[Coordinate-based change listings]
────────────────

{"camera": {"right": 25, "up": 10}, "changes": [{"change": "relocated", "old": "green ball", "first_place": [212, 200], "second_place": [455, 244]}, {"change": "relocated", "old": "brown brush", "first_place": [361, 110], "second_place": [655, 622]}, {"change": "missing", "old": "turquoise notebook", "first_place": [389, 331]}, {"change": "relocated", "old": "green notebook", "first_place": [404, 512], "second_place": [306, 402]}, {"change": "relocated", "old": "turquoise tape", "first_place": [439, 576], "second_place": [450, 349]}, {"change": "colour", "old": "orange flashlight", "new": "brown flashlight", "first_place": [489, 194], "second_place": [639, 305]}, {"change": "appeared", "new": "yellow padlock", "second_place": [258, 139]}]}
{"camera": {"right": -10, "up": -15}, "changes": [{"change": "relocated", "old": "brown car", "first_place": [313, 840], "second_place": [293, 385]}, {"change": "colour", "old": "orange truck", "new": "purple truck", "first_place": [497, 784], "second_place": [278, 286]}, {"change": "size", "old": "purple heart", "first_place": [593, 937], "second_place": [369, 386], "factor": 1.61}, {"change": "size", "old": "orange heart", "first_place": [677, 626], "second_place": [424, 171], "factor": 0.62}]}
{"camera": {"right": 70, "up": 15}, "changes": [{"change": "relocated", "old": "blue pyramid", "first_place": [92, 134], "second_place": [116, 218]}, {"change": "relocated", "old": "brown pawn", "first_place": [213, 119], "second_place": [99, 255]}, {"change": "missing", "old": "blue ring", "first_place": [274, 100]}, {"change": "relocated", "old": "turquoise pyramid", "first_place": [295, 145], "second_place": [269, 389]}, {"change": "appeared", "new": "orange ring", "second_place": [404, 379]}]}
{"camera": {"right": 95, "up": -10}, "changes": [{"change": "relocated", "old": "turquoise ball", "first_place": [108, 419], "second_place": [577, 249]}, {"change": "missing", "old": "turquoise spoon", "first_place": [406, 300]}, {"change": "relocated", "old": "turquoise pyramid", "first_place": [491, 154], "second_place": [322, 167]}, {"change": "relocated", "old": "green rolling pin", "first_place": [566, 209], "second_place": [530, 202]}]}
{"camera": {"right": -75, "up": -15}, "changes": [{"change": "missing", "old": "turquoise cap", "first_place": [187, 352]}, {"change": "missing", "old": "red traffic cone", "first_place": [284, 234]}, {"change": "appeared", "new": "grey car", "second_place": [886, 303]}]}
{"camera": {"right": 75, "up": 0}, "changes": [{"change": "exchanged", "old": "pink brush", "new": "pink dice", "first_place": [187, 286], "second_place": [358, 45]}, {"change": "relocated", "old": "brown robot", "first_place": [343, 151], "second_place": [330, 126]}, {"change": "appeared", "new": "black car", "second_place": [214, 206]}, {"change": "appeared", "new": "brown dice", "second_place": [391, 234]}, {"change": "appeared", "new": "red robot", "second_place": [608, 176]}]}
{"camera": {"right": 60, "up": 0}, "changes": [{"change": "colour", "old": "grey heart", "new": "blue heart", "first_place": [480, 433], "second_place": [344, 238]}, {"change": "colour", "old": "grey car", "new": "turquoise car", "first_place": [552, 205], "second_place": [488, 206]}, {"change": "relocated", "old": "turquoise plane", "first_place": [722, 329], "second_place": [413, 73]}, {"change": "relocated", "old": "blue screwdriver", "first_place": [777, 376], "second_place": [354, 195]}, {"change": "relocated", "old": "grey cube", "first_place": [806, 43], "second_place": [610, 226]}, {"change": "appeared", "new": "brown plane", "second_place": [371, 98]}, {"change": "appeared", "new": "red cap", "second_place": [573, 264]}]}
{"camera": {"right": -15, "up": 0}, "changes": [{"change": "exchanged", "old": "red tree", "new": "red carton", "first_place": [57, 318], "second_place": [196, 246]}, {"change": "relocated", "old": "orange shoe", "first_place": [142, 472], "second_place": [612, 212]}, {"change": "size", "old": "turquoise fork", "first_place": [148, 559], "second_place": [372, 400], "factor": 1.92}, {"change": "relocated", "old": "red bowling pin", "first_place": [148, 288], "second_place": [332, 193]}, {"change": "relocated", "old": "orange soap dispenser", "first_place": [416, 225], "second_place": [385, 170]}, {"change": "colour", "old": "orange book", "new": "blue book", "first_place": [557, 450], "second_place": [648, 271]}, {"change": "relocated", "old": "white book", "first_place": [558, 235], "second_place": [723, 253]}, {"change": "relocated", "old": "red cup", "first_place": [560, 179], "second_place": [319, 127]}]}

────────────────

* [Required action] The records above need to be transcribed in full. Keep every character unchanged.

* [Task answer]
{"camera": {"right": 25, "up": 10}, "changes": [{"change": "relocated", "old": "green ball", "first_place": [212, 200], "second_place": [455, 244]}, {"change": "relocated", "old": "brown brush", "first_place": [361, 110], "second_place": [655, 622]}, {"change": "missing", "old": "turquoise notebook", "first_place": [389, 331]}, {"change": "relocated", "old": "green notebook", "first_place": [404, 512], "second_place": [306, 402]}, {"change": "relocated", "old": "turquoise tape", "first_place": [439, 576], "second_place": [450, 349]}, {"change": "colour", "old": "orange flashlight", "new": "brown flashlight", "first_place": [489, 194], "second_place": [639, 305]}, {"change": "appeared", "new": "yellow padlock", "second_place": [258, 139]}]}
{"camera": {"right": -10, "up": -15}, "changes": [{"change": "relocated", "old": "brown car", "first_place": [313, 840], "second_place": [293, 385]}, {"change": "colour", "old": "orange truck", "new": "purple truck", "first_place": [497, 784], "second_place": [278, 286]}, {"change": "size", "old": "purple heart", "first_place": [593, 937], "second_place": [369, 386], "factor": 1.61}, {"change": "size", "old": "orange heart", "first_place": [677, 626], "second_place": [424, 171], "factor": 0.62}]}
{"camera": {"right": 70, "up": 15}, "changes": [{"change": "relocated", "old": "blue pyramid", "first_place": [92, 134], "second_place": [116, 218]}, {"change": "relocated", "old": "brown pawn", "first_place": [213, 119], "second_place": [99, 255]}, {"change": "missing", "old": "blue ring", "first_place": [274, 100]}, {"change": "relocated", "old": "turquoise pyramid", "first_place": [295, 145], "second_place": [269, 389]}, {"change": "appeared", "new": "orange ring", "second_place": [404, 379]}]}
{"camera": {"right": 95, "up": -10}, "changes": [{"change": "relocated", "old": "turquoise ball", "first_place": [108, 419], "second_place": [577, 249]}, {"change": "missing", "old": "turquoise spoon", "first_place": [406, 300]}, {"change": "relocated", "old": "turquoise pyramid", "first_place": [491, 154], "second_place": [322, 167]}, {"change": "relocated", "old": "green rolling pin", "first_place": [566, 209], "second_place": [530, 202]}]}
{"camera": {"right": -75, "up": -15}, "changes": [{"change": "missing", "old": "turquoise cap", "first_place": [187, 352]}, {"change": "missing", "old": "red traffic cone", "first_place": [284, 234]}, {"change": "appeared", "new": "grey car", "second_place": [886, 303]}]}
{"camera": {"right": 75, "up": 0}, "changes": [{"change": "exchanged", "old": "pink brush", "new": "pink dice", "first_place": [187, 286], "second_place": [358, 45]}, {"change": "relocated", "old": "brown robot", "first_place": [343, 151], "second_place": [330, 126]}, {"change": "appeared", "new": "black car", "second_place": [214, 206]}, {"change": "appeared", "new": "brown dice", "second_place": [391, 234]}, {"change": "appeared", "new": "red robot", "second_place": [608, 176]}]}
{"camera": {"right": 60, "up": 0}, "changes": [{"change": "colour", "old": "grey heart", "new": "blue heart", "first_place": [480, 433], "second_place": [344, 238]}, {"change": "colour", "old": "grey car", "new": "turquoise car", "first_place": [552, 205], "second_place": [488, 206]}, {"change": "relocated", "old": "turquoise plane", "first_place": [722, 329], "second_place": [413, 73]}, {"change": "relocated", "old": "blue screwdriver", "first_place": [777, 376], "second_place": [354, 195]}, {"change": "relocated", "old": "grey cube", "first_place": [806, 43], "second_place": [610, 226]}, {"change": "appeared", "new": "brown plane", "second_place": [371, 98]}, {"change": "appeared", "new": "red cap", "second_place": [573, 264]}]}
{"camera": {"right": -15, "up": 0}, "changes": [{"change": "exchanged", "old": "red tree", "new": "red carton", "first_place": [57, 318], "second_place": [196, 246]}, {"change": "relocated", "old": "orange shoe", "first_place": [142, 472], "second_place": [612, 212]}, {"change": "size", "old": "turquoise fork", "first_place": [148, 559], "second_place": [372, 400], "factor": 1.92}, {"change": "relocated", "old": "red bowling pin", "first_place": [148, 288], "second_place": [332, 193]}, {"change": "relocated", "old": "orange soap dispenser", "first_place": [416, 225], "second_place": [385, 170]}, {"change": "colour", "old": "orange book", "new": "blue book", "first_place": [557, 450], "second_place": [648, 271]}, {"change": "relocated", "old": "white book", "first_place": [558, 235], "second_place": [723, 253]}, {"change": "relocated", "old": "red cup", "first_place": [560, 179], "second_place": [319, 127]}]}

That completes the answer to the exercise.